#### [EXERCISE BRIEF]
Once you find the line with "black arrow: (89, 202) -> (78, 207), moved" in the data below, transcribe exactly each line from there to the line with "cyan circle: (283, 173) -> (221, 120), moved", inclusive, and nothing else. Drop the pictures.

#### [RECORDS FOR THIS TASK]
-- Opening Marker --
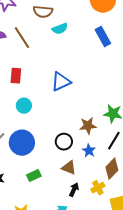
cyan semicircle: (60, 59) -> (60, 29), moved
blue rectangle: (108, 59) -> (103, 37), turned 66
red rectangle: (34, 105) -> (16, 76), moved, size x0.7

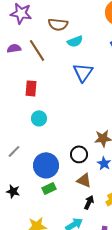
blue triangle: (61, 82) -> (83, 72), moved, turned -30
blue circle: (22, 143) -> (46, 165), moved

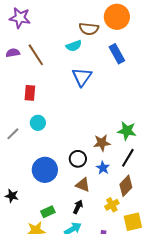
brown semicircle: (58, 24) -> (89, 29), moved
gray line: (14, 151) -> (13, 134), moved
green rectangle: (49, 188) -> (48, 212), moved
black arrow: (89, 202) -> (78, 207), moved

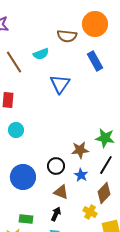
cyan semicircle: (74, 46) -> (41, 54), moved
yellow cross: (112, 205) -> (90, 212), turned -32
green rectangle: (48, 212) -> (26, 219), turned 32

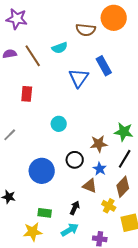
blue rectangle: (95, 61) -> (104, 66), moved
cyan circle: (16, 130) -> (59, 124), moved
brown triangle: (61, 192) -> (90, 186), moved

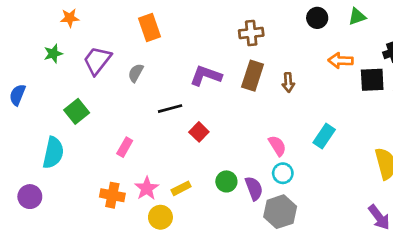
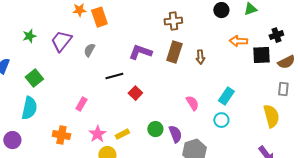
orange star: (70, 18) -> (79, 10), moved
green square: (77, 111) -> (34, 78), moved
cyan circle: (283, 173) -> (221, 120), moved
orange cross: (112, 195) -> (61, 135), moved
-- Closing Marker --
#### [OUTPUT BELOW]
black arrow: (89, 202) -> (78, 207), moved

cyan semicircle: (74, 46) -> (41, 54), moved
yellow cross: (112, 205) -> (90, 212), turned -32
green rectangle: (48, 212) -> (26, 219), turned 32

blue rectangle: (95, 61) -> (104, 66), moved
cyan circle: (16, 130) -> (59, 124), moved
brown triangle: (61, 192) -> (90, 186), moved

orange star: (70, 18) -> (79, 10), moved
green square: (77, 111) -> (34, 78), moved
cyan circle: (283, 173) -> (221, 120), moved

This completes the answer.